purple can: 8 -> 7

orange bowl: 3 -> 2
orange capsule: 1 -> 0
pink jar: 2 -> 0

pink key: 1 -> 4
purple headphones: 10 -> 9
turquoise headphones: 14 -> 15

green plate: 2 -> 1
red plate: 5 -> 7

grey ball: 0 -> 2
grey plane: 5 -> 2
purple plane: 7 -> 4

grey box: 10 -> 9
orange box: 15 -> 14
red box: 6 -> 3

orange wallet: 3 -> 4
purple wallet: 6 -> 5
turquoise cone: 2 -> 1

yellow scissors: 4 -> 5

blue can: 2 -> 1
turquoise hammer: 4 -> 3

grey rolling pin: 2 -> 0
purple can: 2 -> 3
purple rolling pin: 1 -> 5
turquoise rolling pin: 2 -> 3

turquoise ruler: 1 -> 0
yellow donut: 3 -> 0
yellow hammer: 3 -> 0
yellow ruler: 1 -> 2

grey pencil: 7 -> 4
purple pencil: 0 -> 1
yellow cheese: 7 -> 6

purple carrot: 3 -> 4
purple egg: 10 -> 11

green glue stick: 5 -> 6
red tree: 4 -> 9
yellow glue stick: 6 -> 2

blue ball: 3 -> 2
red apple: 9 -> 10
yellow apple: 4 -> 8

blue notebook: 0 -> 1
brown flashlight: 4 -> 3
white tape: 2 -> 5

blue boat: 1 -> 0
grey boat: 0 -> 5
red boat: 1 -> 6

What is needed |
The full set of records, transcribed exactly, is the answer.

Expected answer |
purple can: 8 -> 7

orange bowl: 3 -> 2
orange capsule: 1 -> 0
pink jar: 2 -> 0

pink key: 1 -> 4
purple headphones: 10 -> 9
turquoise headphones: 14 -> 15

green plate: 2 -> 1
red plate: 5 -> 7

grey ball: 0 -> 2
grey plane: 5 -> 2
purple plane: 7 -> 4

grey box: 10 -> 9
orange box: 15 -> 14
red box: 6 -> 3

orange wallet: 3 -> 4
purple wallet: 6 -> 5
turquoise cone: 2 -> 1

yellow scissors: 4 -> 5

blue can: 2 -> 1
turquoise hammer: 4 -> 3

grey rolling pin: 2 -> 0
purple can: 2 -> 3
purple rolling pin: 1 -> 5
turquoise rolling pin: 2 -> 3

turquoise ruler: 1 -> 0
yellow donut: 3 -> 0
yellow hammer: 3 -> 0
yellow ruler: 1 -> 2

grey pencil: 7 -> 4
purple pencil: 0 -> 1
yellow cheese: 7 -> 6

purple carrot: 3 -> 4
purple egg: 10 -> 11

green glue stick: 5 -> 6
red tree: 4 -> 9
yellow glue stick: 6 -> 2

blue ball: 3 -> 2
red apple: 9 -> 10
yellow apple: 4 -> 8

blue notebook: 0 -> 1
brown flashlight: 4 -> 3
white tape: 2 -> 5

blue boat: 1 -> 0
grey boat: 0 -> 5
red boat: 1 -> 6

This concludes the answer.